▶ _DATASET ENTRIES_:
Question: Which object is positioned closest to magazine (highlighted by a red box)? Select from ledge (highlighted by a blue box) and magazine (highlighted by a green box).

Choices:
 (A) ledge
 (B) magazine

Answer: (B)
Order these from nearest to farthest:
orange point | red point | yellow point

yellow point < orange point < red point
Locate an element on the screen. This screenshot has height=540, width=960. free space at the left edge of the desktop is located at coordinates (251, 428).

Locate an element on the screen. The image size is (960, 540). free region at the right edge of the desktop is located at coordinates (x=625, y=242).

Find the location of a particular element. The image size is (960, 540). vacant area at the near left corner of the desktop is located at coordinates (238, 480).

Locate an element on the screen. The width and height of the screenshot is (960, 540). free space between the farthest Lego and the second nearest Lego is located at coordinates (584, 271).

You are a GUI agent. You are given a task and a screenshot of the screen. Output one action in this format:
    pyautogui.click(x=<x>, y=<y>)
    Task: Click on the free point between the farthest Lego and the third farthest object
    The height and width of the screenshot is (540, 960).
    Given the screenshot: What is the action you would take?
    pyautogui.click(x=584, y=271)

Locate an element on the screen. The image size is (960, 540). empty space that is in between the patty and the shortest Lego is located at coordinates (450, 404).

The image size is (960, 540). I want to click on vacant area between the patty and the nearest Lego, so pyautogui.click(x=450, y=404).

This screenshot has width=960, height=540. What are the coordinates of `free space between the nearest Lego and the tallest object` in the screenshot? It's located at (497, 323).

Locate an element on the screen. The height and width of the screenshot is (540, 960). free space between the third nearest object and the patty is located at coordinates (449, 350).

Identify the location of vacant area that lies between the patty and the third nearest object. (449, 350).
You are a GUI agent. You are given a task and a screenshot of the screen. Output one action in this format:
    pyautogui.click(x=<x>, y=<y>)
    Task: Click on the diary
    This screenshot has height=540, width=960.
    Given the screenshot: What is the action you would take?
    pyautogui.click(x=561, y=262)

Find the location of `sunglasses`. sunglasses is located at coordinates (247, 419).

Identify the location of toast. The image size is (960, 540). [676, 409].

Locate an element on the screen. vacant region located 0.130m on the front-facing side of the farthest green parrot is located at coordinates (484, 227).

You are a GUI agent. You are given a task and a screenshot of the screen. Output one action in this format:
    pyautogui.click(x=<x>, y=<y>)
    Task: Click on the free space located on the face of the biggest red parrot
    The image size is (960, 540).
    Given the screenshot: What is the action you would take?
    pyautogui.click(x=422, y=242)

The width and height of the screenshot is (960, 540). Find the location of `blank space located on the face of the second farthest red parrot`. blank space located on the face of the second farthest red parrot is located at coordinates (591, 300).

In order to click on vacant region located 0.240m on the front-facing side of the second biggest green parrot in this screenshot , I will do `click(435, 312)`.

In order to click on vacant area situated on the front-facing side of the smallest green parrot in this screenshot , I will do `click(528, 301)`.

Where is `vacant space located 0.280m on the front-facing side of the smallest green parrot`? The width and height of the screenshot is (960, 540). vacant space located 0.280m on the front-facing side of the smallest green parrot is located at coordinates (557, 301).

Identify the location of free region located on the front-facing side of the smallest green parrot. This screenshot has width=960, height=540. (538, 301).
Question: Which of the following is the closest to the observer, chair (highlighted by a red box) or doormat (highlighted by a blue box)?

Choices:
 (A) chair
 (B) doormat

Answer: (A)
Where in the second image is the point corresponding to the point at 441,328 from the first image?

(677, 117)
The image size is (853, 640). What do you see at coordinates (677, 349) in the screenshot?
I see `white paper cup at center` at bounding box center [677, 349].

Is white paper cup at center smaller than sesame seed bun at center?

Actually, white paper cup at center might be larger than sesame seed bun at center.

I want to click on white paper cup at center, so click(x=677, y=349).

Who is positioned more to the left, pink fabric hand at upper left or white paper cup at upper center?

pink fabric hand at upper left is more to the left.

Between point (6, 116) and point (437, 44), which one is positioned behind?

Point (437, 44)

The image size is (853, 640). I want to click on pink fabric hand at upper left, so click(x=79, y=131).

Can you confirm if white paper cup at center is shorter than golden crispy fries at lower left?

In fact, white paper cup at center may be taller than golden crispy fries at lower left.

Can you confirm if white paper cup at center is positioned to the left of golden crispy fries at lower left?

▶ _WHAT THE TASK REQUIRES_: Can you give all the rows above as a numbered list, one nonblank line per number, with the blank lines left out?

▶ _OUTPUT_:
1. Question: Which object is positioned closest to magazine (highlighted by a red box)? Select from ledge (highlighted by a blue box) and magazine (highlighted by a green box).
2. Choices:
3.  (A) ledge
4.  (B) magazine
5. Answer: (B)
6. Order these from nearest to farthest:
7. orange point | red point | yellow point
8. yellow point < orange point < red point
9. Locate an element on the screen. This screenshot has height=540, width=960. free space at the left edge of the desktop is located at coordinates (251, 428).
10. Locate an element on the screen. The image size is (960, 540). free region at the right edge of the desktop is located at coordinates (x=625, y=242).
11. Find the location of a particular element. The image size is (960, 540). vacant area at the near left corner of the desktop is located at coordinates (238, 480).
12. Locate an element on the screen. The width and height of the screenshot is (960, 540). free space between the farthest Lego and the second nearest Lego is located at coordinates (584, 271).
13. You are a GUI agent. You are given a task and a screenshot of the screen. Output one action in this format:
14.     pyautogui.click(x=<x>, y=<y>)
15.     Task: Click on the free point between the farthest Lego and the third farthest object
16.     The height and width of the screenshot is (540, 960).
17.     Given the screenshot: What is the action you would take?
18.     pyautogui.click(x=584, y=271)
19. Locate an element on the screen. The image size is (960, 540). empty space that is in between the patty and the shortest Lego is located at coordinates (450, 404).
20. The image size is (960, 540). I want to click on vacant area between the patty and the nearest Lego, so pyautogui.click(x=450, y=404).
21. This screenshot has width=960, height=540. What are the coordinates of `free space between the nearest Lego and the tallest object` in the screenshot? It's located at (497, 323).
22. Locate an element on the screen. The height and width of the screenshot is (540, 960). free space between the third nearest object and the patty is located at coordinates (449, 350).
23. Identify the location of vacant area that lies between the patty and the third nearest object. (449, 350).
24. You are a GUI agent. You are given a task and a screenshot of the screen. Output one action in this format:
25.     pyautogui.click(x=<x>, y=<y>)
26.     Task: Click on the diary
27.     This screenshot has height=540, width=960.
28.     Given the screenshot: What is the action you would take?
29.     pyautogui.click(x=561, y=262)
30. Find the location of `sunglasses`. sunglasses is located at coordinates (247, 419).
31. Identify the location of toast. The image size is (960, 540). [676, 409].
32. Locate an element on the screen. vacant region located 0.130m on the front-facing side of the farthest green parrot is located at coordinates (484, 227).
33. You are a GUI agent. You are given a task and a screenshot of the screen. Output one action in this format:
34.     pyautogui.click(x=<x>, y=<y>)
35.     Task: Click on the free space located on the face of the biggest red parrot
36.     The image size is (960, 540).
37.     Given the screenshot: What is the action you would take?
38.     pyautogui.click(x=422, y=242)
39. The width and height of the screenshot is (960, 540). Find the location of `blank space located on the face of the second farthest red parrot`. blank space located on the face of the second farthest red parrot is located at coordinates (591, 300).
40. In order to click on vacant region located 0.240m on the front-facing side of the second biggest green parrot in this screenshot , I will do `click(435, 312)`.
41. In order to click on vacant area situated on the front-facing side of the smallest green parrot in this screenshot , I will do `click(528, 301)`.
42. Where is `vacant space located 0.280m on the front-facing side of the smallest green parrot`? The width and height of the screenshot is (960, 540). vacant space located 0.280m on the front-facing side of the smallest green parrot is located at coordinates (557, 301).
43. Identify the location of free region located on the front-facing side of the smallest green parrot. This screenshot has width=960, height=540. (538, 301).
44. Question: Which of the following is the closest to the observer, chair (highlighted by a red box) or doormat (highlighted by a blue box)?
45. Choices:
46.  (A) chair
47.  (B) doormat
48. Answer: (A)
49. Where in the second image is the point corresponding to the point at 441,328 from the first image?
50. (677, 117)
51. The image size is (853, 640). What do you see at coordinates (677, 349) in the screenshot?
52. I see `white paper cup at center` at bounding box center [677, 349].
53. Is white paper cup at center smaller than sesame seed bun at center?
54. Actually, white paper cup at center might be larger than sesame seed bun at center.
55. I want to click on white paper cup at center, so click(x=677, y=349).
56. Who is positioned more to the left, pink fabric hand at upper left or white paper cup at upper center?
57. pink fabric hand at upper left is more to the left.
58. Between point (6, 116) and point (437, 44), which one is positioned behind?
59. Point (437, 44)
60. The image size is (853, 640). I want to click on pink fabric hand at upper left, so click(x=79, y=131).
61. Can you confirm if white paper cup at center is shorter than golden crispy fries at lower left?
62. In fact, white paper cup at center may be taller than golden crispy fries at lower left.
63. Can you confirm if white paper cup at center is positioned to the left of golden crispy fries at lower left?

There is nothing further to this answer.